━━ SOURCE DATA

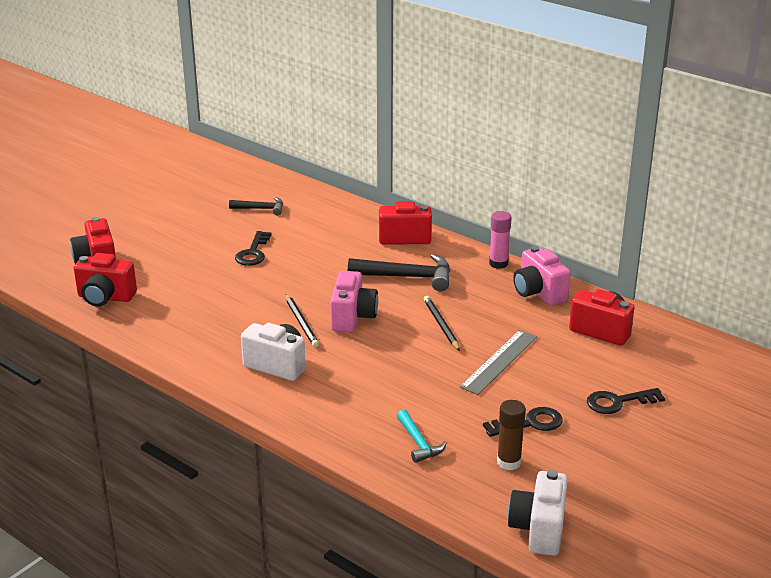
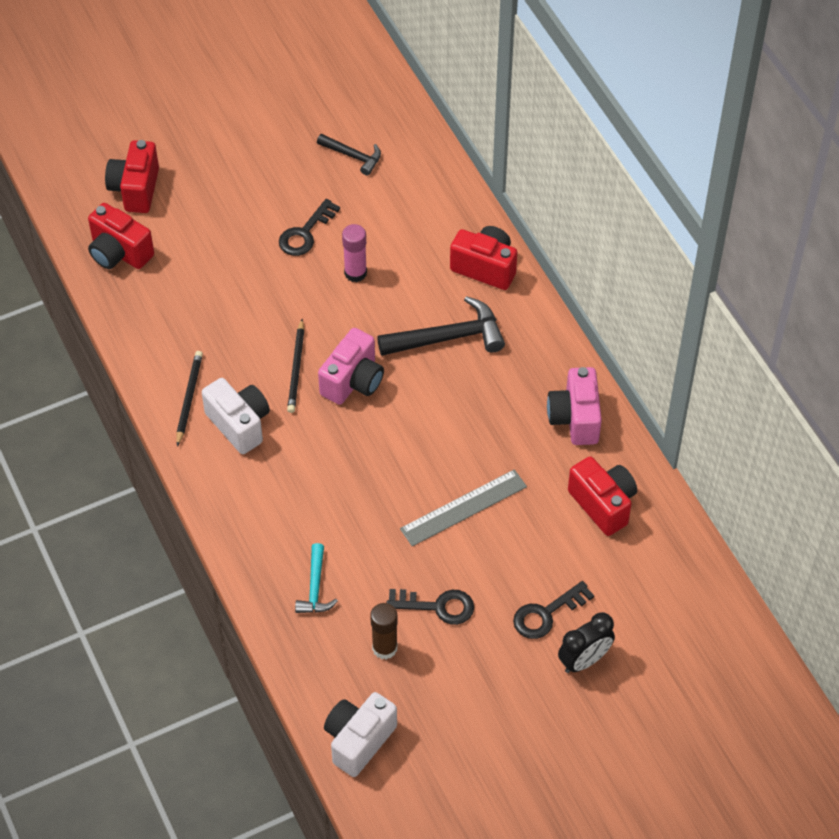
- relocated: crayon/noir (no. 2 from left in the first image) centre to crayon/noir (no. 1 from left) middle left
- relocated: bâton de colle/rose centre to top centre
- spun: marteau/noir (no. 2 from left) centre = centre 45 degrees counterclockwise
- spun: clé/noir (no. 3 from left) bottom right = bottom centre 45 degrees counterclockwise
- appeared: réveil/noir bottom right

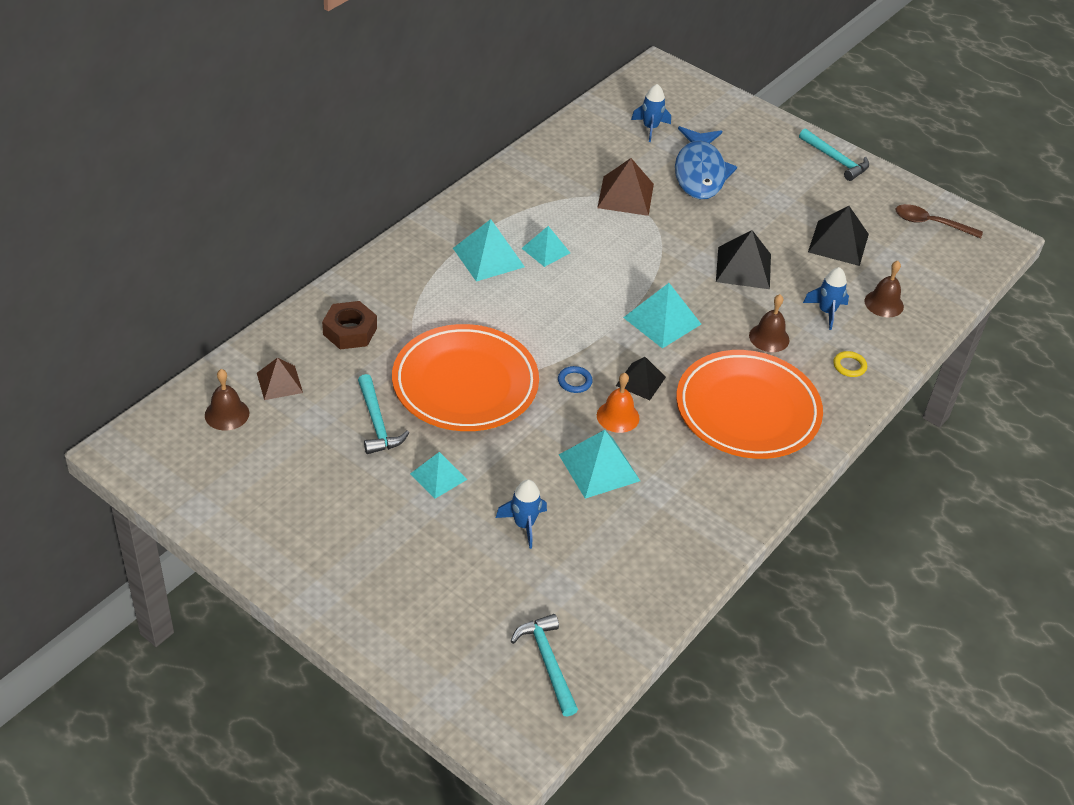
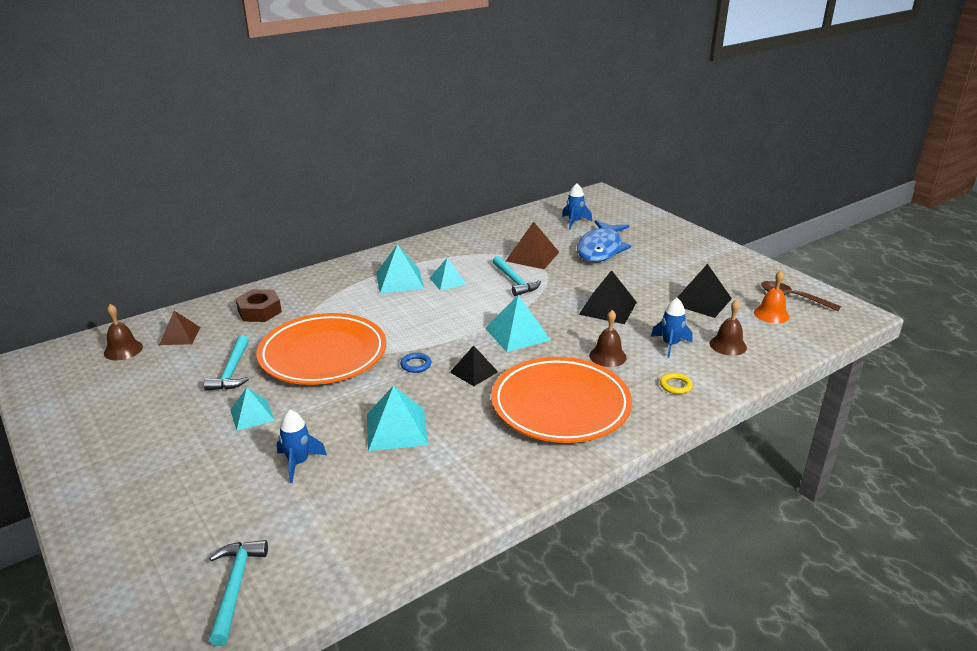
- relocated: marteau/turquoise (no. 3 from left) top right to centre
- relocated: cloche/orange centre to middle right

━━━━

EXERCISE REQUIREMENTS - The answer is the complete set of records, copied exactly, with pictures omitted.

RESPONSE -
- relocated: crayon/noir (no. 2 from left in the first image) centre to crayon/noir (no. 1 from left) middle left
- relocated: bâton de colle/rose centre to top centre
- spun: marteau/noir (no. 2 from left) centre = centre 45 degrees counterclockwise
- spun: clé/noir (no. 3 from left) bottom right = bottom centre 45 degrees counterclockwise
- appeared: réveil/noir bottom right

- relocated: marteau/turquoise (no. 3 from left) top right to centre
- relocated: cloche/orange centre to middle right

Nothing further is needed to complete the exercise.